### Your task
Write down every entry once more, exactly as it reads.

### Stored data entries
★ ★ ★
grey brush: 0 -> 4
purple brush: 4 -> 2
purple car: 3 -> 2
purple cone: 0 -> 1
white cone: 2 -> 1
★ ★ ★
### Answer box
grey brush: 0 -> 4
purple brush: 4 -> 2
purple car: 3 -> 2
purple cone: 0 -> 1
white cone: 2 -> 1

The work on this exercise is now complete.